Object state change records:
»»

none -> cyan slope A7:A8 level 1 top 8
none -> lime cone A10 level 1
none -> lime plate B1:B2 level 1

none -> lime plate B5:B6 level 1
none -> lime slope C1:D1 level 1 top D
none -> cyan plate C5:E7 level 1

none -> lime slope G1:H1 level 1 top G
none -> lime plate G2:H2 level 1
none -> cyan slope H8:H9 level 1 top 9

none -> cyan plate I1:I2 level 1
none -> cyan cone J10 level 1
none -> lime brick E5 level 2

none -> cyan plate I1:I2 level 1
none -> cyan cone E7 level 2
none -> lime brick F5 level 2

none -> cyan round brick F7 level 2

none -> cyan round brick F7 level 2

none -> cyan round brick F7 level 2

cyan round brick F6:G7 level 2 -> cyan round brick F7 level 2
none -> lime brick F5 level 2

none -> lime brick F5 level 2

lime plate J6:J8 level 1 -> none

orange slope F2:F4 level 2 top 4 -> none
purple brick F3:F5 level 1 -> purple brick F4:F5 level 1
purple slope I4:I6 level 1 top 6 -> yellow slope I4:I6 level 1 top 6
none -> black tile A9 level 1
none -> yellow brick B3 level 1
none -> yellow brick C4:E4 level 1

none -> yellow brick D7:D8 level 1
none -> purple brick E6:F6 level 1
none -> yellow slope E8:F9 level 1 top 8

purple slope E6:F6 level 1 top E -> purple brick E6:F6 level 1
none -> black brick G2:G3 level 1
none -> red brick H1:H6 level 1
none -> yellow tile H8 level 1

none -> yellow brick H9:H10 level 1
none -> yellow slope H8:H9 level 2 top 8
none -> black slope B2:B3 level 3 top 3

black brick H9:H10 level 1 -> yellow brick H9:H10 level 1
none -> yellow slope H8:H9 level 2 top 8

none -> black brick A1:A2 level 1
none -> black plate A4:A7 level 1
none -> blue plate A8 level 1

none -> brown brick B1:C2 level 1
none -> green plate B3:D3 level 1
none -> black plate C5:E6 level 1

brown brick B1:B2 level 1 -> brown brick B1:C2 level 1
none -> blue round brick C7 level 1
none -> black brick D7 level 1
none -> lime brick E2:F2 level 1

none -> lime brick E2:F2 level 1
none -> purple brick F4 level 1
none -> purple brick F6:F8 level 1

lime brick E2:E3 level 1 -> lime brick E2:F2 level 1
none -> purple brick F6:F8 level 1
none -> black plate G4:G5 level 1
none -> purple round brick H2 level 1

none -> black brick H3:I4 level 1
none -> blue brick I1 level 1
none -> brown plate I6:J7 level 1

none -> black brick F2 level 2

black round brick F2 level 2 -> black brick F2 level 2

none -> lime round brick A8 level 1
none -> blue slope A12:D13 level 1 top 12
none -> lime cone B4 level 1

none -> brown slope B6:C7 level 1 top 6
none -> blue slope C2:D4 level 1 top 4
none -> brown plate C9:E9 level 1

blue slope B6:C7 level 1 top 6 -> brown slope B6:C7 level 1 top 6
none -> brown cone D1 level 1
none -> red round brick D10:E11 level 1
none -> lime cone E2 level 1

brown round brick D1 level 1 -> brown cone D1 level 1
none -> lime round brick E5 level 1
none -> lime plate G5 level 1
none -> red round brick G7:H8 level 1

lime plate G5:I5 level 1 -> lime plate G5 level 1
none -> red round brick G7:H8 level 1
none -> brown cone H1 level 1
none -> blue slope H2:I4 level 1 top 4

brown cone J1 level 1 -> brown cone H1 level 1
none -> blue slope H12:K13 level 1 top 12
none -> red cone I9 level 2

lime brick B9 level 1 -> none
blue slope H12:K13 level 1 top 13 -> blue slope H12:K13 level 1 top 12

««

In the records above, find the line containing "brown cone J1" and print it and every later line exactly, through the last one.

Written answer:
brown cone J1 level 1 -> brown cone H1 level 1
none -> blue slope H12:K13 level 1 top 12
none -> red cone I9 level 2

lime brick B9 level 1 -> none
blue slope H12:K13 level 1 top 13 -> blue slope H12:K13 level 1 top 12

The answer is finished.